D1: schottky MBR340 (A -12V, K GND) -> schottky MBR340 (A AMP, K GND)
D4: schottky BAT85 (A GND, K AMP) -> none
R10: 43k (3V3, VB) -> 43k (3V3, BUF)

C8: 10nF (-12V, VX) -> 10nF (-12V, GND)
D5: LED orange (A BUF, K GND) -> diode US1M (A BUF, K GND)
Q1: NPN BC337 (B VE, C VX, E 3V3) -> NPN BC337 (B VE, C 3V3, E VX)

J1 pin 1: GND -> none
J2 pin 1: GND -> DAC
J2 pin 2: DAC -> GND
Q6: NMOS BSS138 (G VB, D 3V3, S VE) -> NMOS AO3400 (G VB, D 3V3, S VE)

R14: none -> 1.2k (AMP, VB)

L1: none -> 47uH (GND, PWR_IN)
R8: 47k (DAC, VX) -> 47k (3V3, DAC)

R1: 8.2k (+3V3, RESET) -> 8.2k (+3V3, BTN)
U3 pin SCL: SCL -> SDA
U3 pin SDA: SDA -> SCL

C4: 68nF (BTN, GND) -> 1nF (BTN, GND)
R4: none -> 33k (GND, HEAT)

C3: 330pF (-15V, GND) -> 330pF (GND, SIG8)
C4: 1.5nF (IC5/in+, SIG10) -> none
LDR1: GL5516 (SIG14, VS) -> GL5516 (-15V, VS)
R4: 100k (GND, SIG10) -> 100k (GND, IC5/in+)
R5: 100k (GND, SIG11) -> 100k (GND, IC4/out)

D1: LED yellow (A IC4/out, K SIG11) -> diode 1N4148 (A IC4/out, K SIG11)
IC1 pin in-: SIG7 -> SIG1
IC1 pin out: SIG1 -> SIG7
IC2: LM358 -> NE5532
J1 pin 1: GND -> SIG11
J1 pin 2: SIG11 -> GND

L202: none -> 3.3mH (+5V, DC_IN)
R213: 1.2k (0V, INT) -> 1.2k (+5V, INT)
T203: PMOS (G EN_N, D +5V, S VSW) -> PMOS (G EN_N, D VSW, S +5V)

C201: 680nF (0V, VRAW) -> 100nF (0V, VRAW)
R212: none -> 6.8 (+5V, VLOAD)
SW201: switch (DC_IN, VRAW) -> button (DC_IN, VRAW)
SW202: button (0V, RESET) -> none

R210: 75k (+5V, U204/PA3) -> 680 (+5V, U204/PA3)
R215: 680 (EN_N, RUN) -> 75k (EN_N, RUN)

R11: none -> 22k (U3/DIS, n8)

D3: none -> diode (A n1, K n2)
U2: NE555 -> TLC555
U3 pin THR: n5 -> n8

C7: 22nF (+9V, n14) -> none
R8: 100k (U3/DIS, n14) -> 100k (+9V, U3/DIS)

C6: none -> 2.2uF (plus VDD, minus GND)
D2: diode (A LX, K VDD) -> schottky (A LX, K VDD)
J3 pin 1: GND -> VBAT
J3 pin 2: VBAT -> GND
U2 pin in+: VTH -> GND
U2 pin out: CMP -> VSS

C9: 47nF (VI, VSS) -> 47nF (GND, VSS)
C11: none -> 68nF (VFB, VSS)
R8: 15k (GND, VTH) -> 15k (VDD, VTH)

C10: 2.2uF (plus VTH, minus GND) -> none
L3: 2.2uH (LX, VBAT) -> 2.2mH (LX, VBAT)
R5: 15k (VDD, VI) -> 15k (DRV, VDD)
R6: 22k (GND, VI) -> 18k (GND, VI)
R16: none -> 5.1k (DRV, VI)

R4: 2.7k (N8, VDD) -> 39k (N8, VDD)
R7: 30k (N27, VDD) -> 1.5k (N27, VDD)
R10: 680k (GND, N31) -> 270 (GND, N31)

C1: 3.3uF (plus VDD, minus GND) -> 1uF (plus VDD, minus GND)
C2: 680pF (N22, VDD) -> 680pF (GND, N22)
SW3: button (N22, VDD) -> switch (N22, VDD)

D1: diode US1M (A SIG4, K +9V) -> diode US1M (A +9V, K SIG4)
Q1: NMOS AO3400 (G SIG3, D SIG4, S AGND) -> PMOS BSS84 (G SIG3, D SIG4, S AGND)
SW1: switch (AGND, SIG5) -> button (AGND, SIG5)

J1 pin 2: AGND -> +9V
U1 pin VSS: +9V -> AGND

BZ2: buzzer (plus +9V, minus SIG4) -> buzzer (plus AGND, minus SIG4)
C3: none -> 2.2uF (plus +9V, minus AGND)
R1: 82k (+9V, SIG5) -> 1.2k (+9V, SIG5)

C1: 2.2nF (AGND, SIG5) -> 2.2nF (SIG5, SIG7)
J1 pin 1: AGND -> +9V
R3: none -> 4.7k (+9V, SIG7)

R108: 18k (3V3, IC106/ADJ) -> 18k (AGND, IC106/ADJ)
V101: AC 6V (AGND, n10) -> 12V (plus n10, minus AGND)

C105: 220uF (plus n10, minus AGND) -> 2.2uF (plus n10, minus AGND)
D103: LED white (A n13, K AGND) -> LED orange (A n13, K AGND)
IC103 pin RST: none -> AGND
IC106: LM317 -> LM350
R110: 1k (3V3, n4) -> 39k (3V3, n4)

================================

:: WORK TASK ::
One stretch of the lines above is wanted, from the line that contains "D3: none -> diode (A n1, K n2)" through the line that contains "U1 pin VSS: +9V -> AGND". Output it exactly.

:: OUTPUT FOR THIS TASK ::
D3: none -> diode (A n1, K n2)
U2: NE555 -> TLC555
U3 pin THR: n5 -> n8

C7: 22nF (+9V, n14) -> none
R8: 100k (U3/DIS, n14) -> 100k (+9V, U3/DIS)

C6: none -> 2.2uF (plus VDD, minus GND)
D2: diode (A LX, K VDD) -> schottky (A LX, K VDD)
J3 pin 1: GND -> VBAT
J3 pin 2: VBAT -> GND
U2 pin in+: VTH -> GND
U2 pin out: CMP -> VSS

C9: 47nF (VI, VSS) -> 47nF (GND, VSS)
C11: none -> 68nF (VFB, VSS)
R8: 15k (GND, VTH) -> 15k (VDD, VTH)

C10: 2.2uF (plus VTH, minus GND) -> none
L3: 2.2uH (LX, VBAT) -> 2.2mH (LX, VBAT)
R5: 15k (VDD, VI) -> 15k (DRV, VDD)
R6: 22k (GND, VI) -> 18k (GND, VI)
R16: none -> 5.1k (DRV, VI)

R4: 2.7k (N8, VDD) -> 39k (N8, VDD)
R7: 30k (N27, VDD) -> 1.5k (N27, VDD)
R10: 680k (GND, N31) -> 270 (GND, N31)

C1: 3.3uF (plus VDD, minus GND) -> 1uF (plus VDD, minus GND)
C2: 680pF (N22, VDD) -> 680pF (GND, N22)
SW3: button (N22, VDD) -> switch (N22, VDD)

D1: diode US1M (A SIG4, K +9V) -> diode US1M (A +9V, K SIG4)
Q1: NMOS AO3400 (G SIG3, D SIG4, S AGND) -> PMOS BSS84 (G SIG3, D SIG4, S AGND)
SW1: switch (AGND, SIG5) -> button (AGND, SIG5)

J1 pin 2: AGND -> +9V
U1 pin VSS: +9V -> AGND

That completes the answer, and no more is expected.